Record extracts Block Start

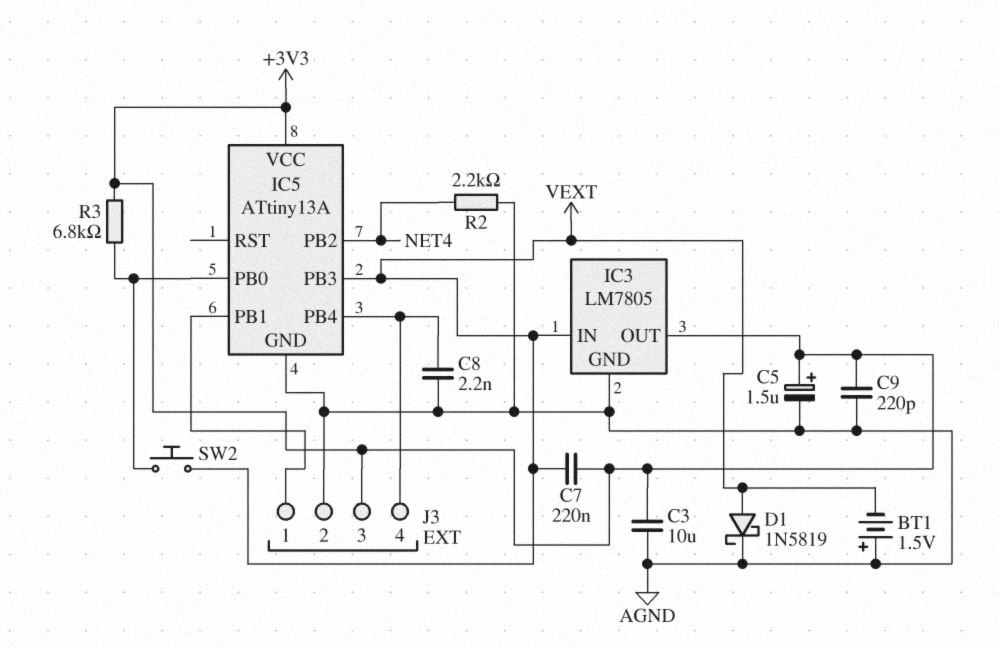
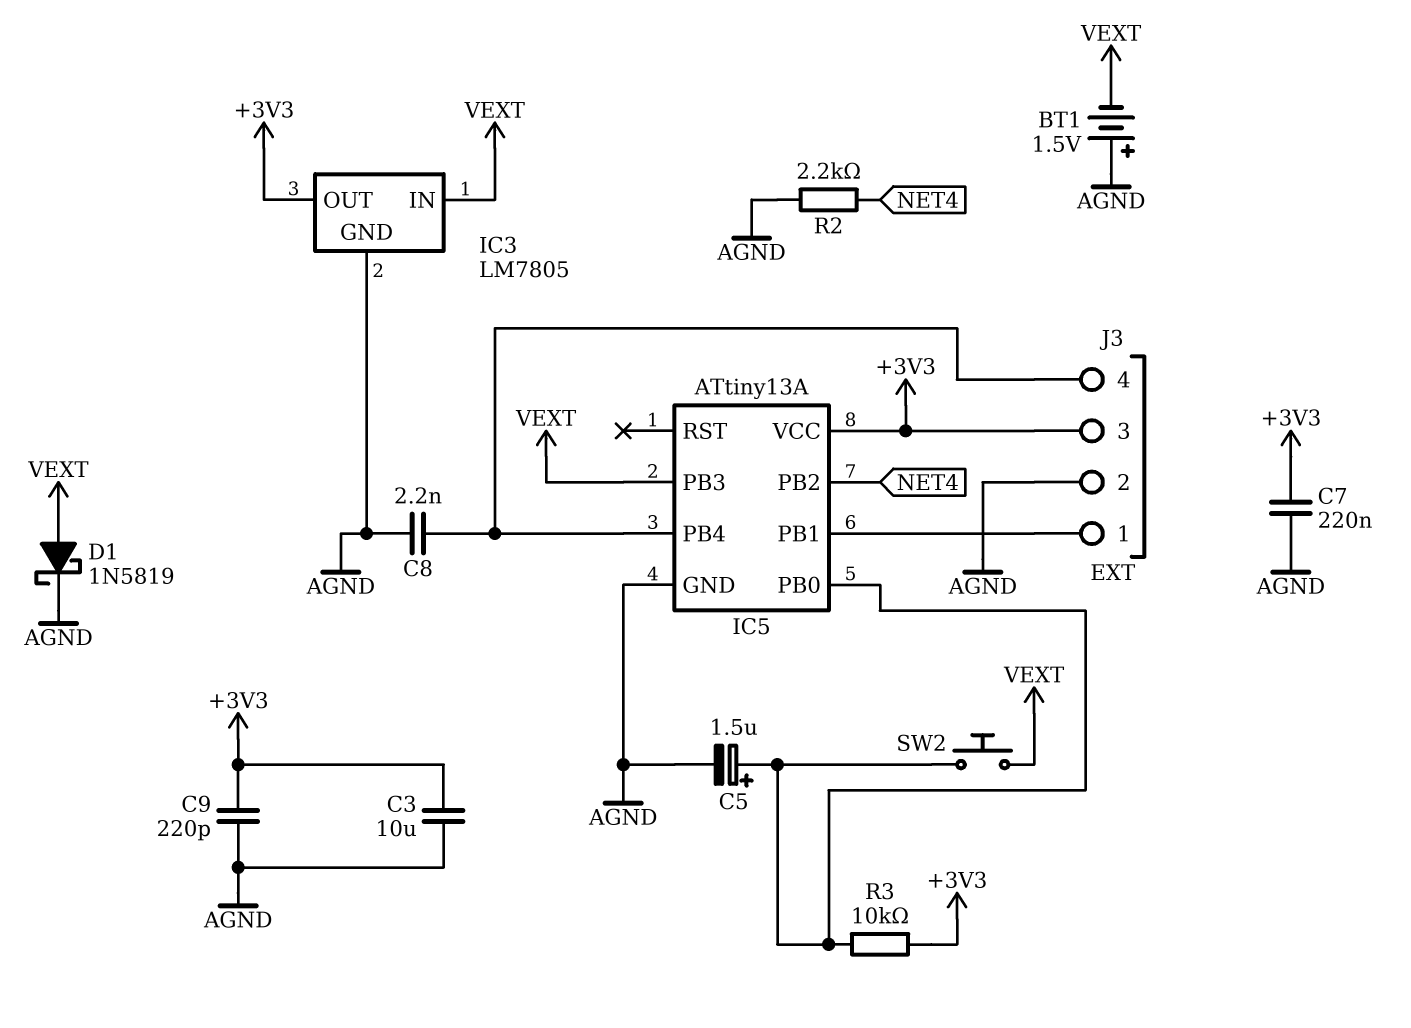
C5: 1.5uF (plus +3V3, minus AGND) -> 1.5uF (plus IC5/PB0, minus AGND)
C7: 220nF (+3V3, VEXT) -> 220nF (+3V3, AGND)
R3: 6.8k (+3V3, IC5/PB0) -> 10k (+3V3, IC5/PB0)

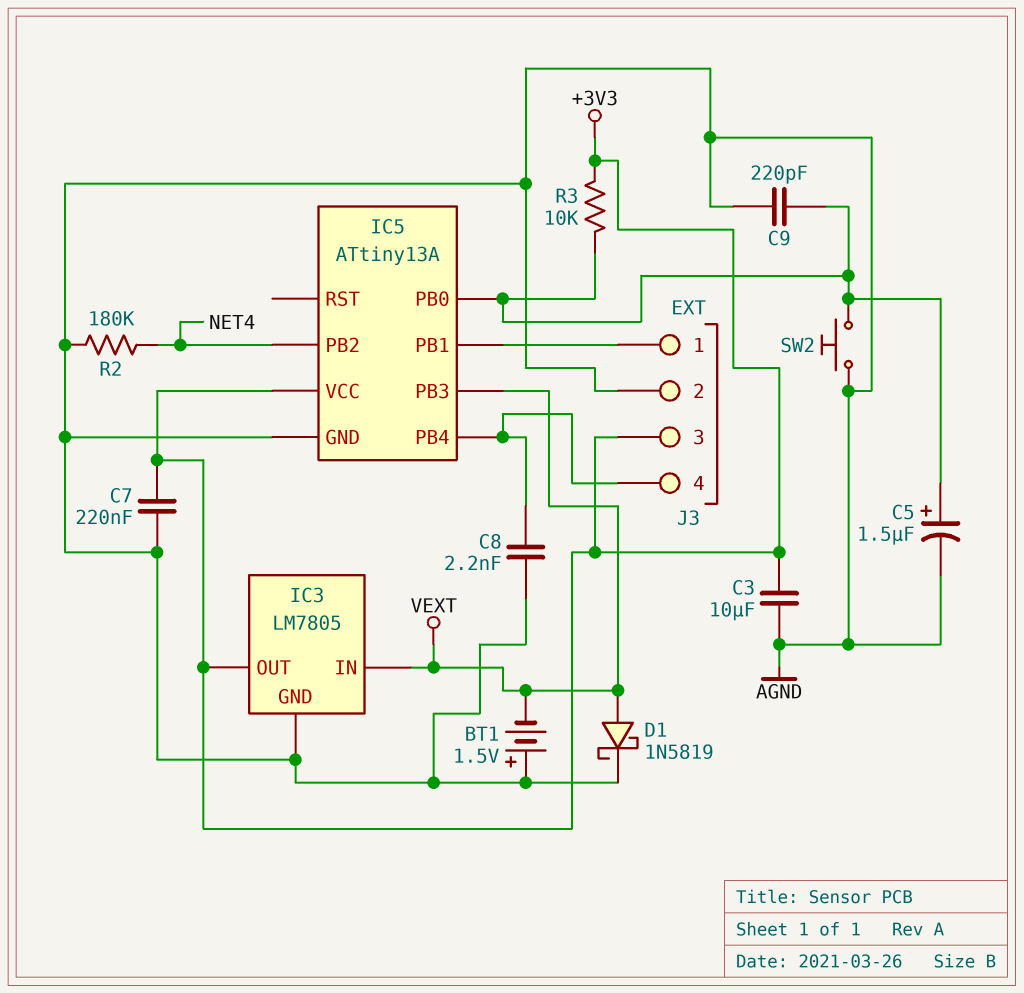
C9: 220pF (+3V3, AGND) -> 220pF (AGND, IC5/PB0)
R2: 2.2k (AGND, NET4) -> 180k (AGND, NET4)
SW2: button (IC5/PB0, VEXT) -> button (AGND, IC5/PB0)

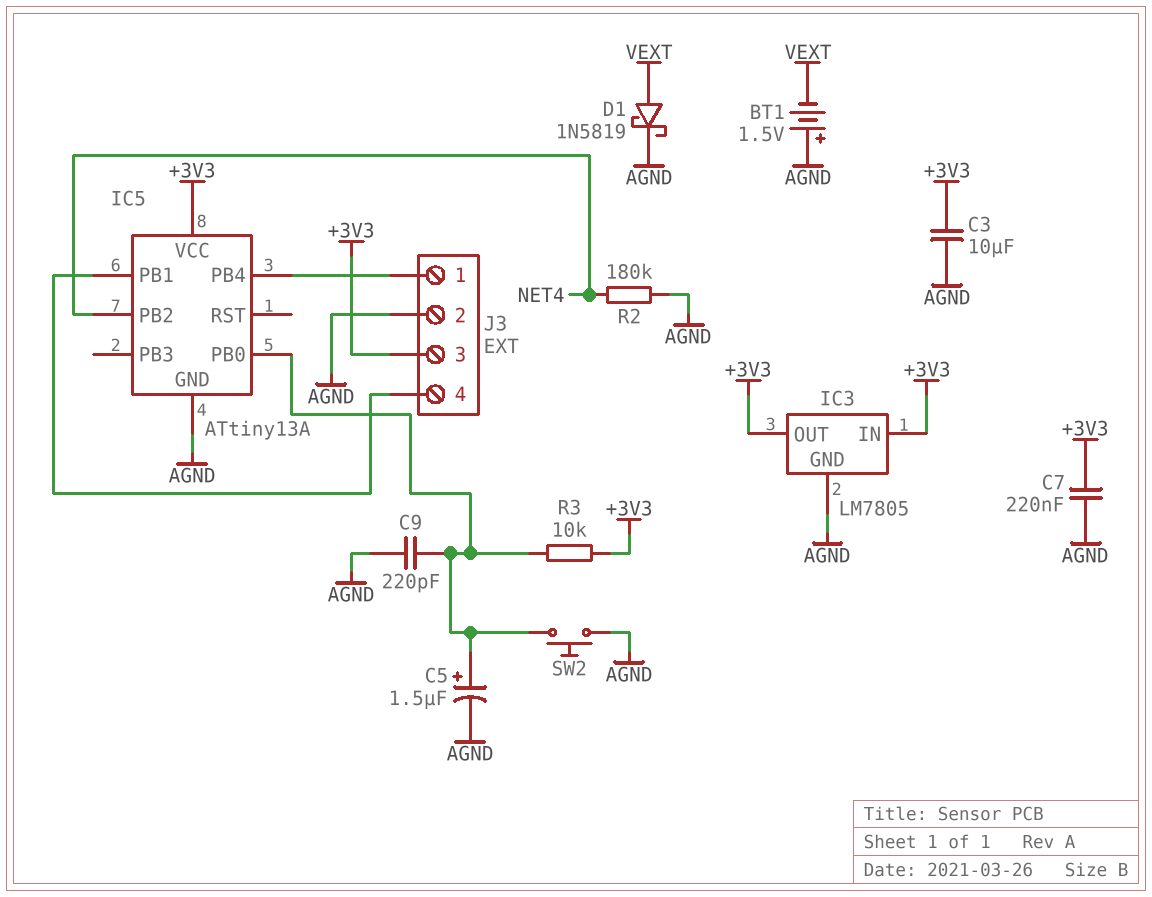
C8: 2.2nF (AGND, IC5/PB4) -> none
IC3 pin IN: VEXT -> +3V3
IC5 pin PB3: VEXT -> none
J3 pin 1: IC5/PB1 -> IC5/PB4
J3 pin 4: IC5/PB4 -> IC5/PB1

Record extracts Block End

== Task goal ==
Above are some records; copy each line there that contains "AGND".

== Exercise response ==
C5: 1.5uF (plus +3V3, minus AGND) -> 1.5uF (plus IC5/PB0, minus AGND)
C7: 220nF (+3V3, VEXT) -> 220nF (+3V3, AGND)
C9: 220pF (+3V3, AGND) -> 220pF (AGND, IC5/PB0)
R2: 2.2k (AGND, NET4) -> 180k (AGND, NET4)
SW2: button (IC5/PB0, VEXT) -> button (AGND, IC5/PB0)
C8: 2.2nF (AGND, IC5/PB4) -> none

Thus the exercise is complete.